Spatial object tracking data
Content starts

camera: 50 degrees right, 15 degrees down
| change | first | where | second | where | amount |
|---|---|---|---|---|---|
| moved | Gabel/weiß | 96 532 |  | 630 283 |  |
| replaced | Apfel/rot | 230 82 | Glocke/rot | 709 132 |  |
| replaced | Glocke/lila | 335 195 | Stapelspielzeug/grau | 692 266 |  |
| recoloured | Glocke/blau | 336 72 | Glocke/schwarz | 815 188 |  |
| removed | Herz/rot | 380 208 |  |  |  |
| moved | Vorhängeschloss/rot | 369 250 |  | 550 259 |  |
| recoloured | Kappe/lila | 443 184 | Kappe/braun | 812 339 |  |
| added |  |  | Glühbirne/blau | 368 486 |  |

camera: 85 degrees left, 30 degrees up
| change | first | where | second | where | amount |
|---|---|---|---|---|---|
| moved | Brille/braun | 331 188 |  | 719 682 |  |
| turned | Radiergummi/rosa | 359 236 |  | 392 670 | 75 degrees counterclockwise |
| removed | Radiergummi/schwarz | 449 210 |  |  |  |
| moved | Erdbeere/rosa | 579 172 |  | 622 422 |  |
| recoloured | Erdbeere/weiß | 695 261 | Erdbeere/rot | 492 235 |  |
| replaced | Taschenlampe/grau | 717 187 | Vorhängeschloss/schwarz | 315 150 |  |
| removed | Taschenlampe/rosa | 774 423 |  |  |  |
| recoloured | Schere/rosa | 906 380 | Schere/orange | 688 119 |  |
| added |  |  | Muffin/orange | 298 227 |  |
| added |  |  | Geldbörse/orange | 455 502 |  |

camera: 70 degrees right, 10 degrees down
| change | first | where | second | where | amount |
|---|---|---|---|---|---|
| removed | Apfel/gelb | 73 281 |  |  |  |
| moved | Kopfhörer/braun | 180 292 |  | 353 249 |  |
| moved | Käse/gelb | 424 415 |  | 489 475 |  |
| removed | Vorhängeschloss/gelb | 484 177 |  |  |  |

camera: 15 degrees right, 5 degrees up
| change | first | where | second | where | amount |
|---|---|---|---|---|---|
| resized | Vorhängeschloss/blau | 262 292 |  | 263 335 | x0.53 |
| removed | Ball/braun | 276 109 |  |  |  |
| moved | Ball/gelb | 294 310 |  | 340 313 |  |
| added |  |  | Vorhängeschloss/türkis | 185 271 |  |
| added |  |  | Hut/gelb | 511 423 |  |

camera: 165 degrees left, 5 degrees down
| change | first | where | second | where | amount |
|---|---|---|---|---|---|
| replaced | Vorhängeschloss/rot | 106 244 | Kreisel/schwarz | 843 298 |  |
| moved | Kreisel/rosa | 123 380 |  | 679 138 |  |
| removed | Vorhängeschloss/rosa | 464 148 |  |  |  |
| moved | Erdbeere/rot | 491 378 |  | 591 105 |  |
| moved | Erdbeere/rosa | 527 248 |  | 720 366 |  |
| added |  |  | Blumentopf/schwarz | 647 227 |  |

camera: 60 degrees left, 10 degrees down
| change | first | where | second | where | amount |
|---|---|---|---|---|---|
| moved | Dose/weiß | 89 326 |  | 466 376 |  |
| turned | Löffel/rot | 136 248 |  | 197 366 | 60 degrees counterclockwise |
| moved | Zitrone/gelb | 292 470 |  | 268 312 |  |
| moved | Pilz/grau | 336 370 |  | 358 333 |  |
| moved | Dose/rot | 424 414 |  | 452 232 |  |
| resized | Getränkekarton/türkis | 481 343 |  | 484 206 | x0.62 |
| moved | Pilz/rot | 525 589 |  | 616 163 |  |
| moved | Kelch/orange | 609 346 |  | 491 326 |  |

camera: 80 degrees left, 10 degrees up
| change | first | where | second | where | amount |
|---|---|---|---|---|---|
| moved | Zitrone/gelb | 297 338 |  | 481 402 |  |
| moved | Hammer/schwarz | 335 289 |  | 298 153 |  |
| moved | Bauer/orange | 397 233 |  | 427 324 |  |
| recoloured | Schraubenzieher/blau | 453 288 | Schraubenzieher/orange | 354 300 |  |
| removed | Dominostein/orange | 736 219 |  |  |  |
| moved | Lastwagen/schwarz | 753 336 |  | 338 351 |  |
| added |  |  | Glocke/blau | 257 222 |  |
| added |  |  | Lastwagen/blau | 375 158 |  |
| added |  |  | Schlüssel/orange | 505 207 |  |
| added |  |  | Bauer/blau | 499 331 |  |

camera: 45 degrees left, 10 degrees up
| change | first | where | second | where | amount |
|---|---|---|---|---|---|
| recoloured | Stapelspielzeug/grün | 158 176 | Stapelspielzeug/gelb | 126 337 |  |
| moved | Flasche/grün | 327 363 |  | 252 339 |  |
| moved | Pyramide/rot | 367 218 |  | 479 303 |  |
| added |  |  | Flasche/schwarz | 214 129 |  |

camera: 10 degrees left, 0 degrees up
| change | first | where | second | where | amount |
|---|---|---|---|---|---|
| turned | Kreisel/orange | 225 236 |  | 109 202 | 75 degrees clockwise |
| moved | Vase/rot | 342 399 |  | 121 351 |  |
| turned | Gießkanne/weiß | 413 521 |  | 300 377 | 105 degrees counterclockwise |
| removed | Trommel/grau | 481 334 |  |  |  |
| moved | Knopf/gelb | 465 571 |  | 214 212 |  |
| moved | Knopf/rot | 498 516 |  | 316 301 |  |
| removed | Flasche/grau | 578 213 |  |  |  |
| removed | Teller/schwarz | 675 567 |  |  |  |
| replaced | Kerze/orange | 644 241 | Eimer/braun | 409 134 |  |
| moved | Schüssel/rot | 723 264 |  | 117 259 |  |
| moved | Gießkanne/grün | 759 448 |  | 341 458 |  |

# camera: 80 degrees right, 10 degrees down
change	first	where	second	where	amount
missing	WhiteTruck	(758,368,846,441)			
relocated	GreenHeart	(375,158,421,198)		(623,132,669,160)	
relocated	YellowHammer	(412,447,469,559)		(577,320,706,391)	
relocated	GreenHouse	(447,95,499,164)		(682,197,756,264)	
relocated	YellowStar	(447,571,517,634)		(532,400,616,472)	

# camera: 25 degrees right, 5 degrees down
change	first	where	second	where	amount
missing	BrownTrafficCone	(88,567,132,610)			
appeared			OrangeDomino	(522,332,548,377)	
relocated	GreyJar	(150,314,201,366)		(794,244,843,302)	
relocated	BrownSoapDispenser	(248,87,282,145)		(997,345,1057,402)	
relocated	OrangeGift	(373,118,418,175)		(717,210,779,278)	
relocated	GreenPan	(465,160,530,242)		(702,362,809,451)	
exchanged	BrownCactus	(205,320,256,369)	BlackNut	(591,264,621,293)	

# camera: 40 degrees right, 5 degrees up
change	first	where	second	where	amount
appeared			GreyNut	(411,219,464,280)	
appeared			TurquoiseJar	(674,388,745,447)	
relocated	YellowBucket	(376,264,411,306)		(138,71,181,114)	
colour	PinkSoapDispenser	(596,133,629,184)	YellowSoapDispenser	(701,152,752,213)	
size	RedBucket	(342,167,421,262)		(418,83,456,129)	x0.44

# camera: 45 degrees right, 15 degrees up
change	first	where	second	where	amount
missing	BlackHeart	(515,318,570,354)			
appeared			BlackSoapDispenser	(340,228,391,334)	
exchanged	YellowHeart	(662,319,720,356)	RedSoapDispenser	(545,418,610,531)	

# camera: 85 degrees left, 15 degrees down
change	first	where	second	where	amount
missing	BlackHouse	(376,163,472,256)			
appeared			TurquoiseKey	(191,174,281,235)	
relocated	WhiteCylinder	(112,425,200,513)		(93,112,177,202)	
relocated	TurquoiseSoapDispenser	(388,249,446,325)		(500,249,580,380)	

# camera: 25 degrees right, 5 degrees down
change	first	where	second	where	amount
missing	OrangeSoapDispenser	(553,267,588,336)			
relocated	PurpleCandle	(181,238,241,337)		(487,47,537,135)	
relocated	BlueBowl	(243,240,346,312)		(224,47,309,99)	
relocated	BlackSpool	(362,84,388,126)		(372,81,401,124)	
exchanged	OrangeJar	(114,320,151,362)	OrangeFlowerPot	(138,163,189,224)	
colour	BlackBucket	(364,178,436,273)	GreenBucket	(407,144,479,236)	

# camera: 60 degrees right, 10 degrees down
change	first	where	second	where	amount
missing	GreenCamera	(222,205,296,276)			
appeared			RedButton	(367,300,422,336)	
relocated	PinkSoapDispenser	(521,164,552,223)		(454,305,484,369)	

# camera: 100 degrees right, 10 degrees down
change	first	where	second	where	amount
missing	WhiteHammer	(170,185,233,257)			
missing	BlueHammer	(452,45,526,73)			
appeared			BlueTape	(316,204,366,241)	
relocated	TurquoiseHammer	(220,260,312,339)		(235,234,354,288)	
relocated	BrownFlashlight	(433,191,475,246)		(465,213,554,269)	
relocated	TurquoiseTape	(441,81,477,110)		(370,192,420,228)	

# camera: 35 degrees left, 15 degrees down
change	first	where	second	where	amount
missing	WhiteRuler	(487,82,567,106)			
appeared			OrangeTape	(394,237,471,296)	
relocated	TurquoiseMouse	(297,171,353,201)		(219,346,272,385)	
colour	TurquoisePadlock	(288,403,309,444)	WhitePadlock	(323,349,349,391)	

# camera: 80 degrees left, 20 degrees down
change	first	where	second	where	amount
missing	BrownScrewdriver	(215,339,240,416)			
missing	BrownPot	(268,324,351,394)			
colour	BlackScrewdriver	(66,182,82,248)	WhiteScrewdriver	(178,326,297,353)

Content ends

» Problem description:
Your task is to retype the entries verbatim, starting with the line that holds "moved | Vorhängeschloss/rot" and stopping after the line that holds "recoloured | Kappe/lila".

» Result:
| moved | Vorhängeschloss/rot | 369 250 |  | 550 259 |  |
| recoloured | Kappe/lila | 443 184 | Kappe/braun | 812 339 |  |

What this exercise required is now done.